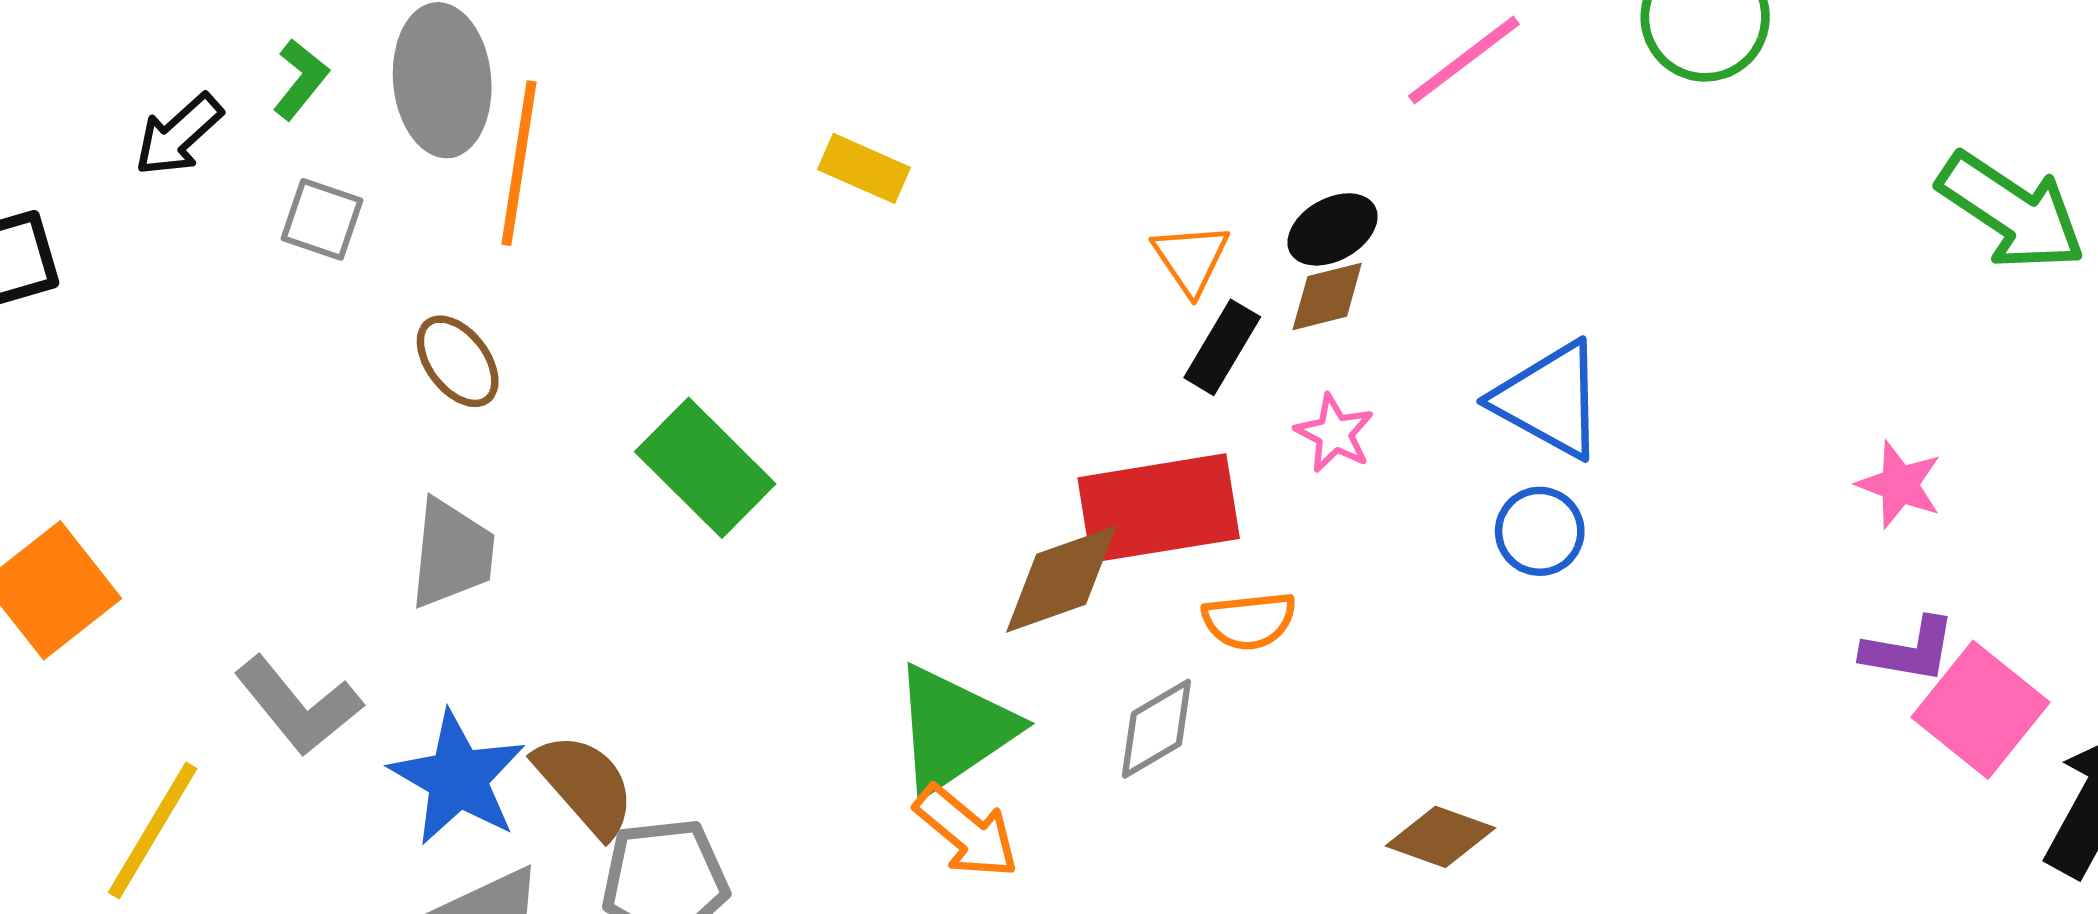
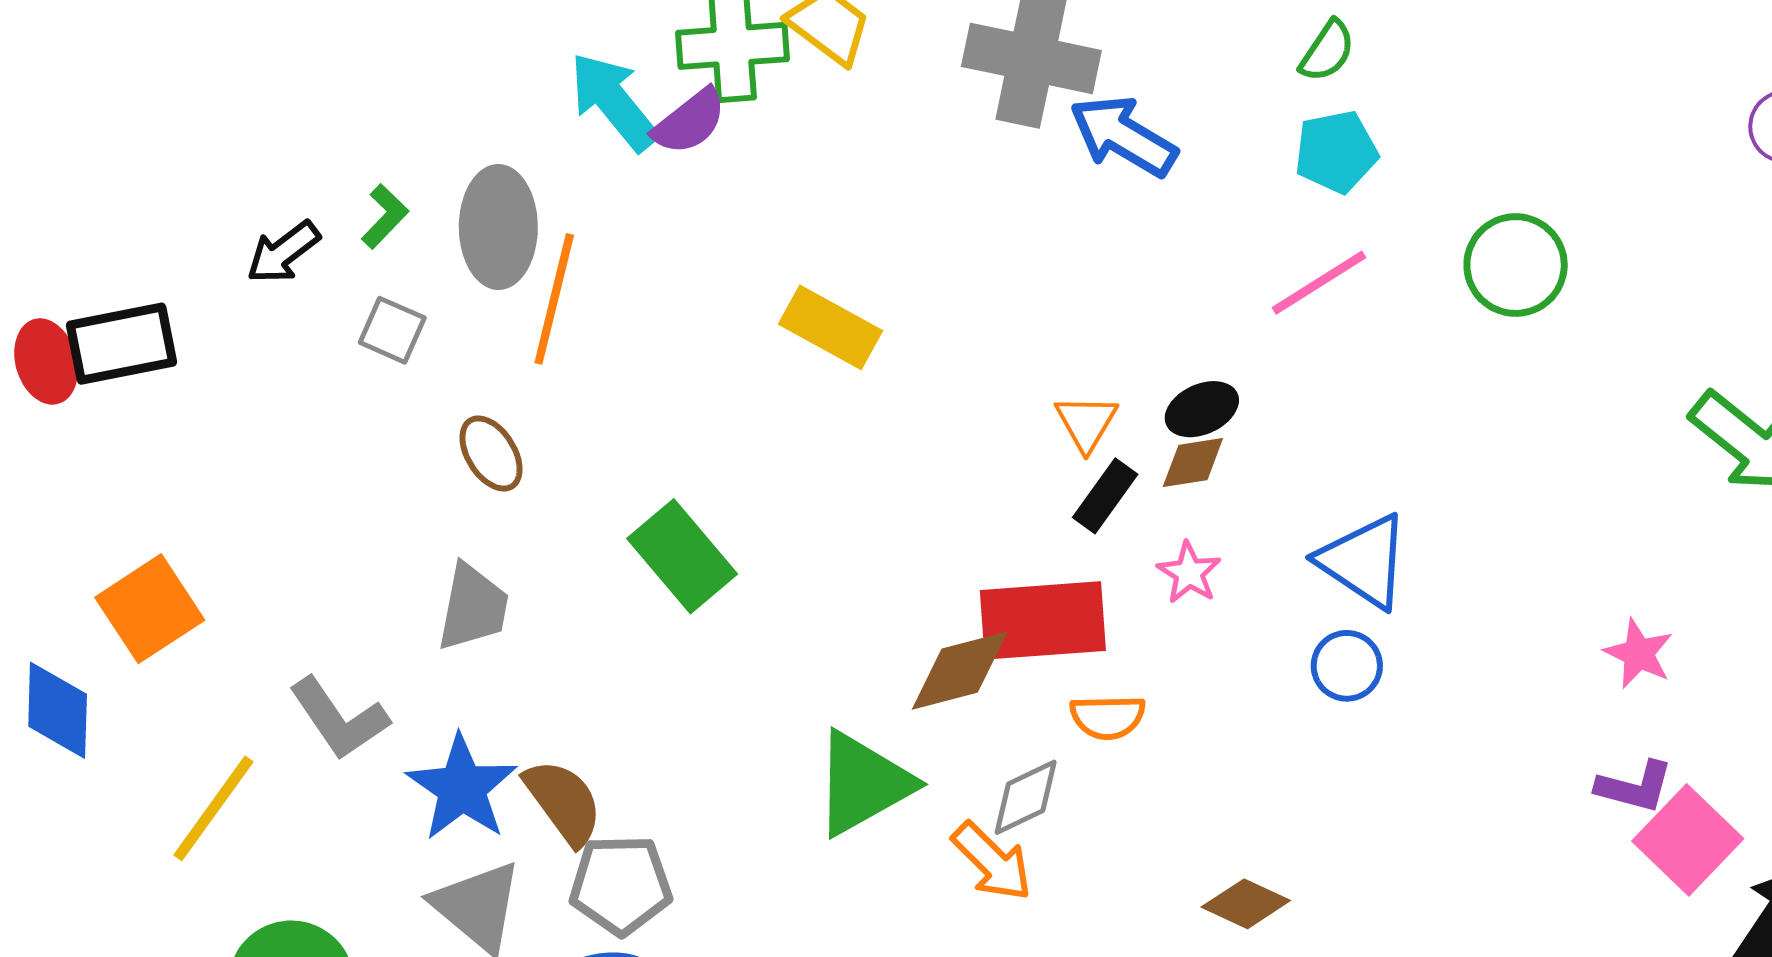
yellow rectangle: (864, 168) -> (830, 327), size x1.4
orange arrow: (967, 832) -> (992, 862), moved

---

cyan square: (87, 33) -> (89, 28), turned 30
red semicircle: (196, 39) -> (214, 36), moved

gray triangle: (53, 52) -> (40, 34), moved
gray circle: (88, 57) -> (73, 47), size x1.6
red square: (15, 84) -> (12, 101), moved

### Action item:
Keeping every character as it is, restate the lines above that run from the line with "cyan square: (87, 33) -> (89, 28), turned 30" through the line with "red square: (15, 84) -> (12, 101), moved", both included, and nothing else.

### Your solution:
cyan square: (87, 33) -> (89, 28), turned 30
red semicircle: (196, 39) -> (214, 36), moved

gray triangle: (53, 52) -> (40, 34), moved
gray circle: (88, 57) -> (73, 47), size x1.6
red square: (15, 84) -> (12, 101), moved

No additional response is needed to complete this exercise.